## TASK ITEM
Could you return all of the records exactly, minus their images?

## RECORDS FOR THIS TASK
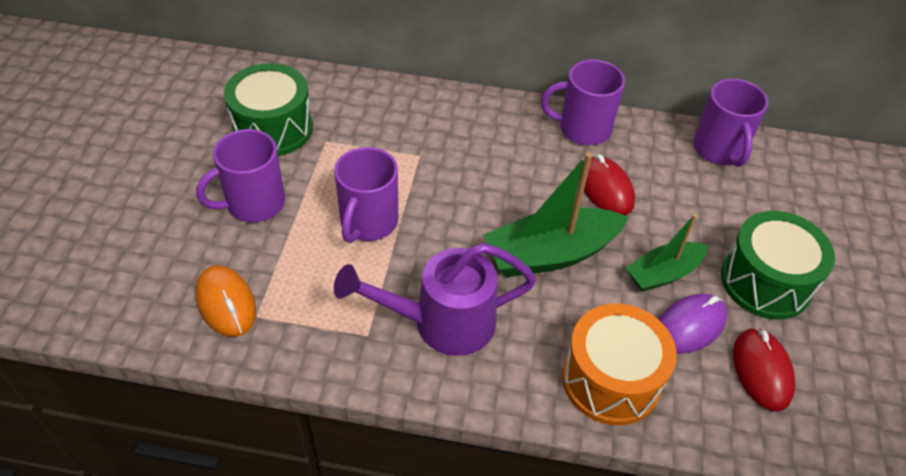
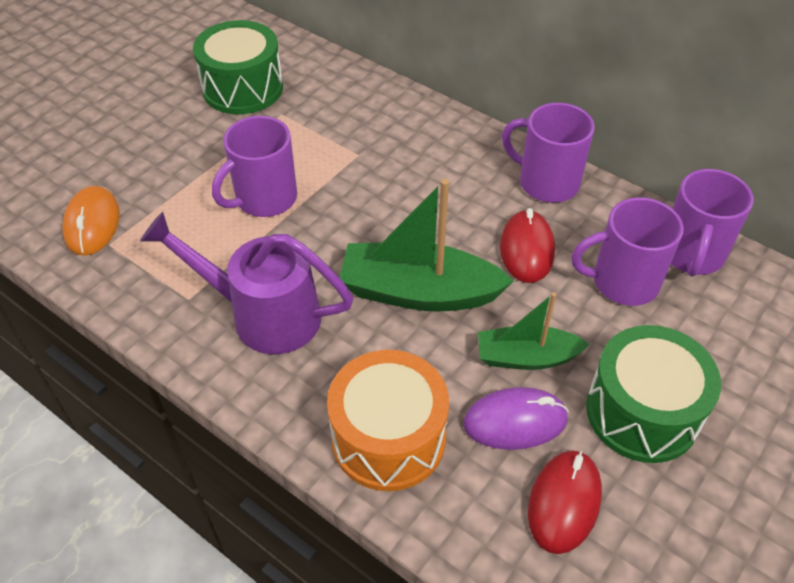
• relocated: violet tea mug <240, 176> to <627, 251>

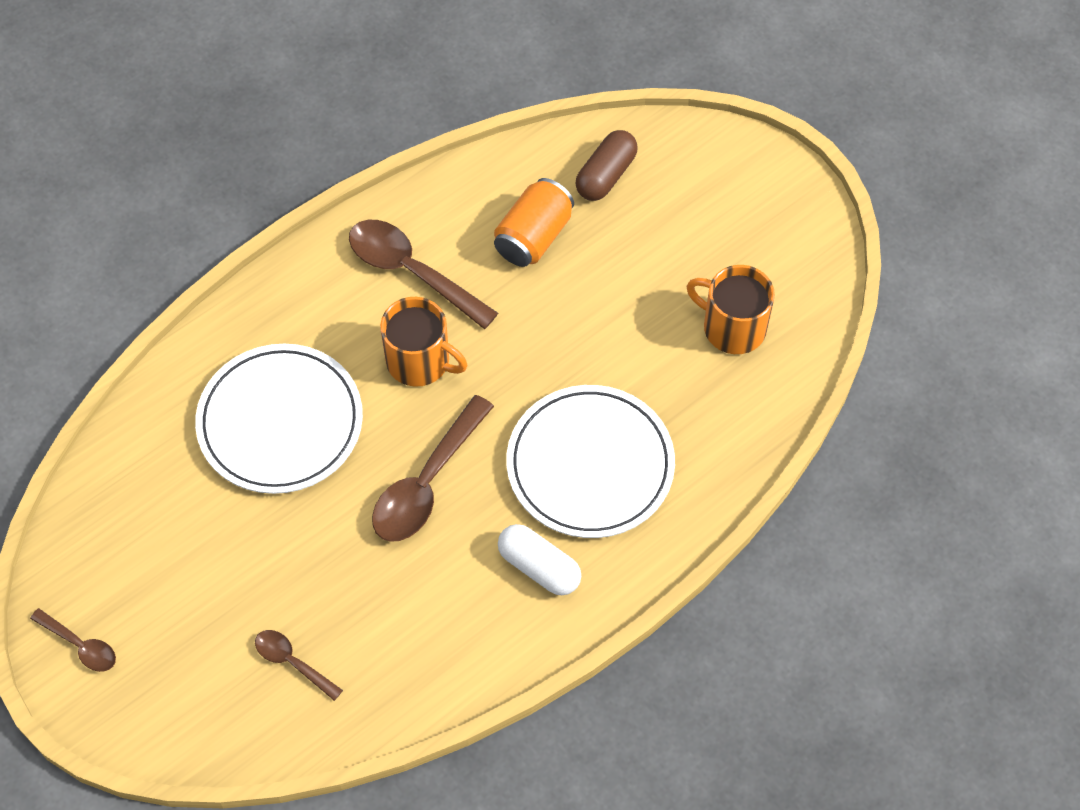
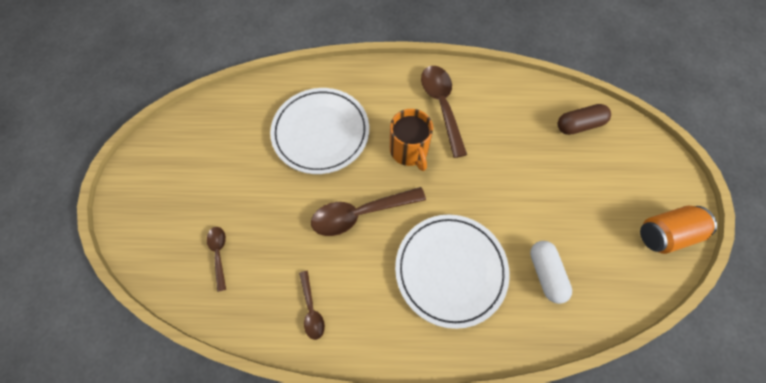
• relocated: orange can <534, 222> to <678, 230>
• missing: orange tea mug <730, 309>
• relocated: snow-white pill shape <539, 559> to <551, 272>
• relocated: dark brown teaspoon <73, 640> to <312, 305>

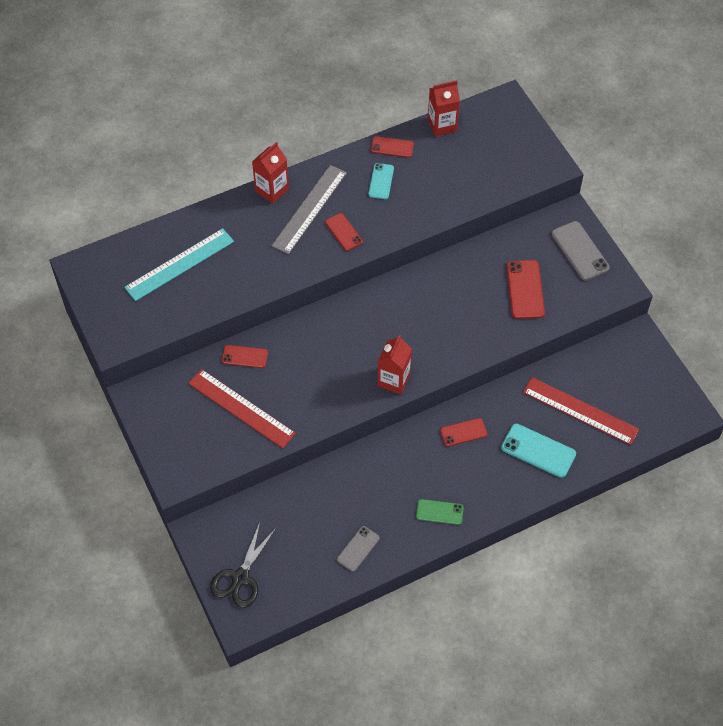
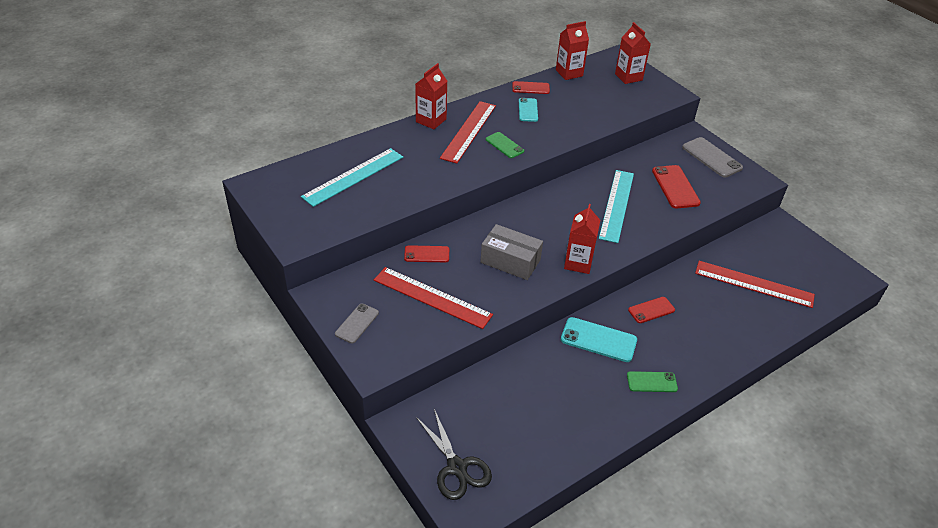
• colour: gray ruler <309, 209> to red ruler <468, 132>
• colour: red smartphone <344, 232> to green smartphone <505, 145>
• relocated: turquoise smartphone <538, 451> to <599, 339>
• spun: ebony pair of scissors <243, 565> = <454, 454> 45 degrees counterclockwise
• relocated: gray smartphone <358, 549> to <357, 323>
• appeared: red carton <633, 53>
• appeared: turquoise ruler <616, 206>
• appeared: gray parcel <512, 252>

## YOUR SOLUTION
• relocated: violet tea mug <240, 176> to <627, 251>

• relocated: orange can <534, 222> to <678, 230>
• missing: orange tea mug <730, 309>
• relocated: snow-white pill shape <539, 559> to <551, 272>
• relocated: dark brown teaspoon <73, 640> to <312, 305>

• colour: gray ruler <309, 209> to red ruler <468, 132>
• colour: red smartphone <344, 232> to green smartphone <505, 145>
• relocated: turquoise smartphone <538, 451> to <599, 339>
• spun: ebony pair of scissors <243, 565> = <454, 454> 45 degrees counterclockwise
• relocated: gray smartphone <358, 549> to <357, 323>
• appeared: red carton <633, 53>
• appeared: turquoise ruler <616, 206>
• appeared: gray parcel <512, 252>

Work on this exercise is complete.